*INSTRUCTIONS FOR THE TASK*
When writing out the entries below, keep only the lines from the line with "none -> red brick D13:E14 level 1" to the line with "lime brick I5:I6", both included, exactly as they are, and leave the pictures aside.

*EXERCISE INPUT*

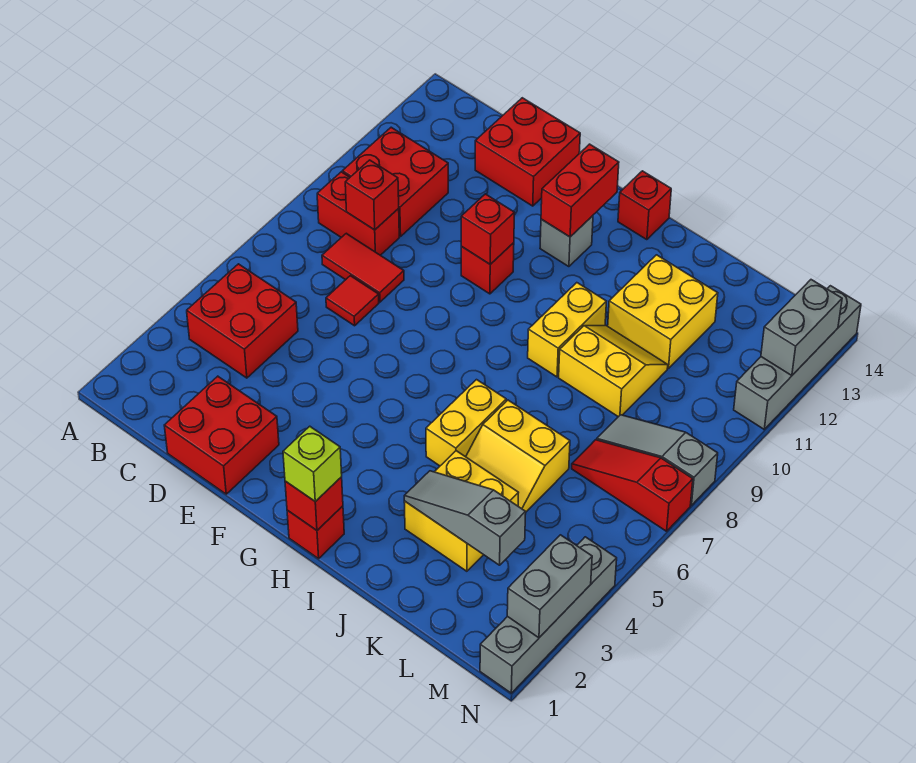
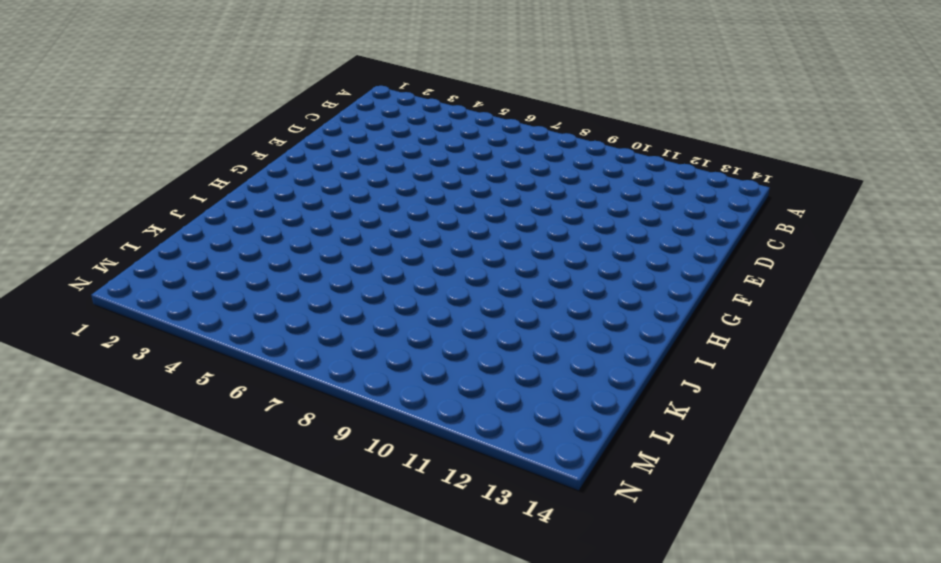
none -> red brick B4:C5 level 1
none -> red brick B9:C9 level 1
none -> red brick B10:C11 level 1

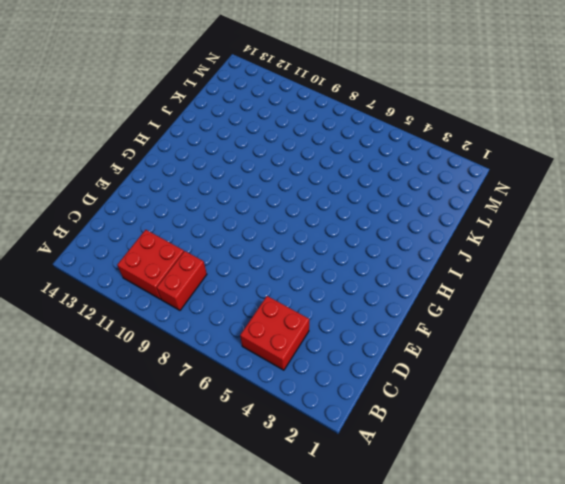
none -> red tile C8:D8 level 1
none -> red brick D1:E2 level 1
none -> red tile D7 level 1

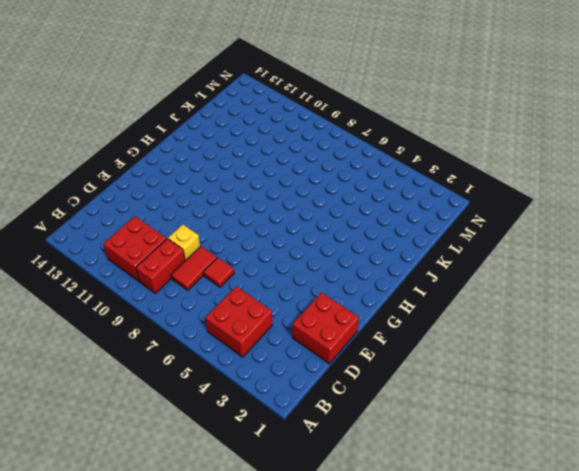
yellow brick D9 level 1 -> none
none -> red brick D13:E14 level 1
none -> red brick F10 level 1
none -> grey brick G12 level 1

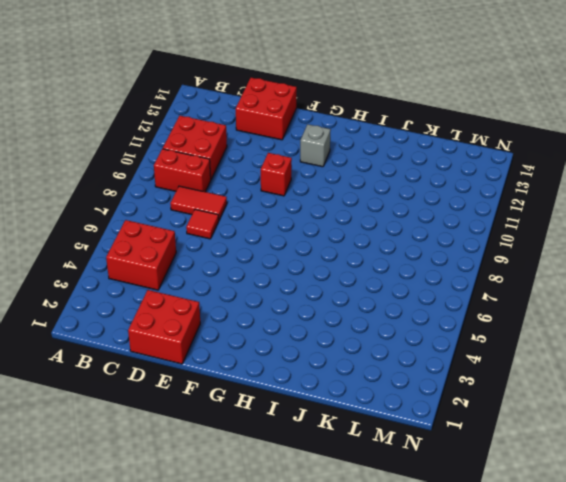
none -> red brick H1 level 1
none -> red brick H14 level 1
none -> yellow brick I5:I6 level 1

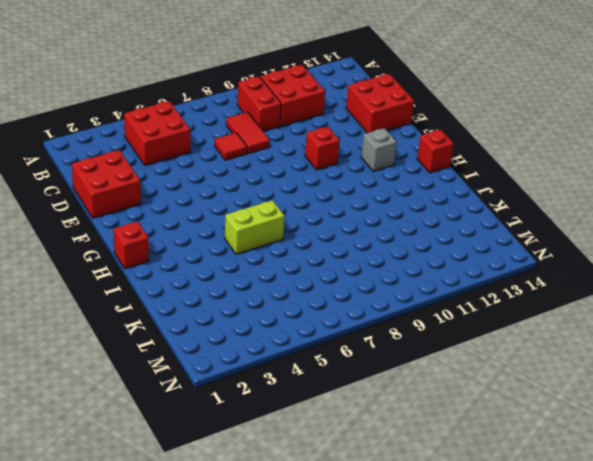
lime brick I5:I6 level 1 -> yellow brick I5:I6 level 1
none -> yellow brick I9:I10 level 1
none -> yellow brick J3:K4 level 1
none -> yellow slope J5:K6 level 1 top 6

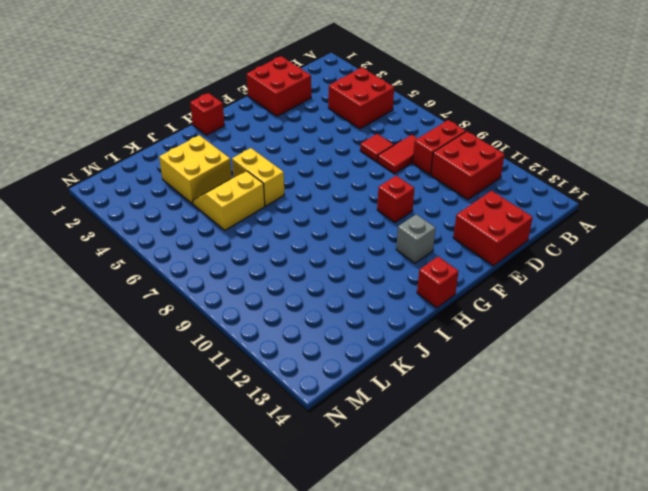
none -> yellow brick I9:I10 level 1
none -> yellow slope J9:K10 level 1 top 9
none -> yellow brick J11:K12 level 1

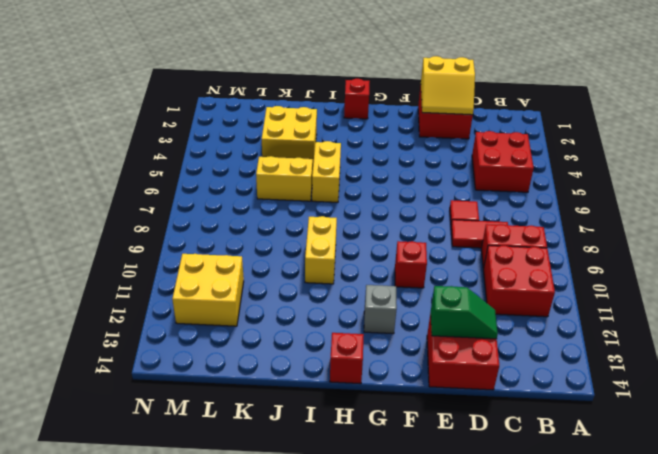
yellow slope D1:E2 level 2 top 1 -> yellow slope J9:K10 level 1 top 9
green slope D13:E13 level 2 top E -> none
yellow brick L11:M12 level 1 -> yellow brick J11:K12 level 1
none -> red slope L7:N7 level 1 top N
none -> grey slope L8:N8 level 1 top N
none -> grey brick N1:N4 level 1

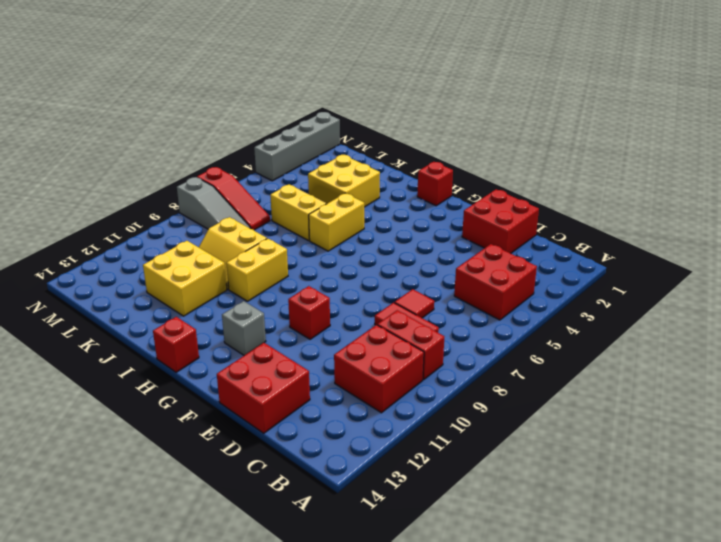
none -> grey brick N11:N14 level 1
none -> red brick C9 level 2
none -> red brick F10 level 2

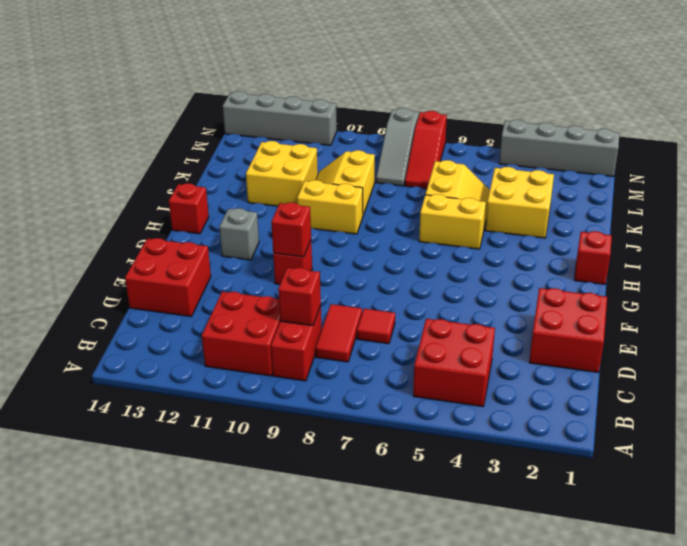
none -> red brick G12:G13 level 2
none -> red brick H1 level 2
none -> grey slope J3:L3 level 2 top L

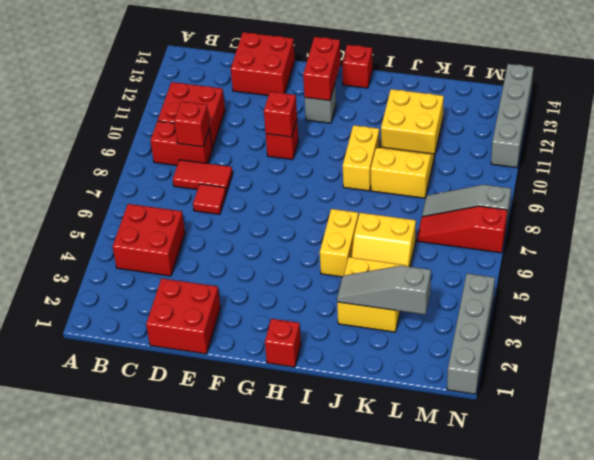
none -> red brick H1 level 2
none -> grey brick N2:N3 level 2
none -> grey brick N12:N13 level 2

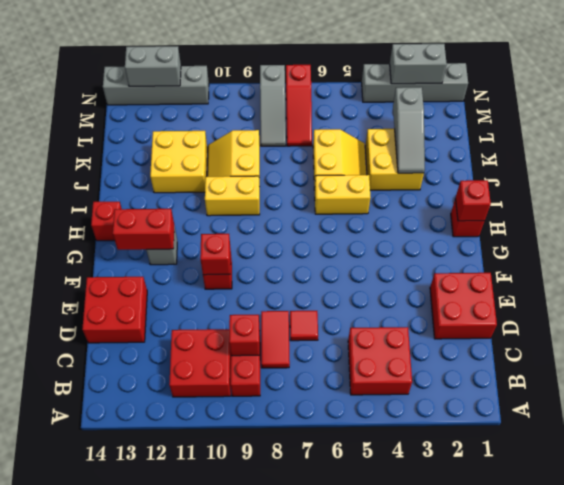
none -> lime brick H1 level 3

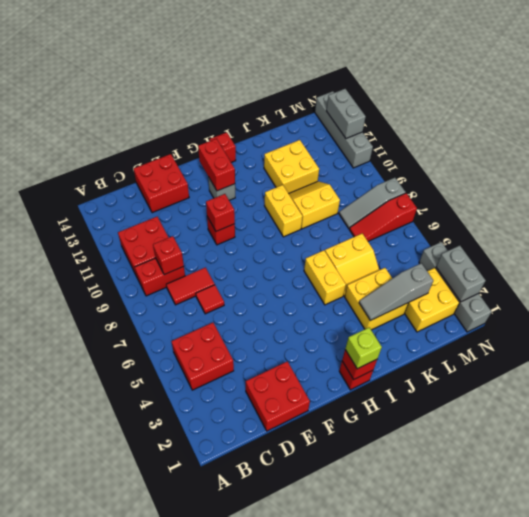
yellow brick L2:M3 level 1 -> none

*EXPECTED ANSWER*
none -> red brick D13:E14 level 1
none -> red brick F10 level 1
none -> grey brick G12 level 1

none -> red brick H1 level 1
none -> red brick H14 level 1
none -> yellow brick I5:I6 level 1

lime brick I5:I6 level 1 -> yellow brick I5:I6 level 1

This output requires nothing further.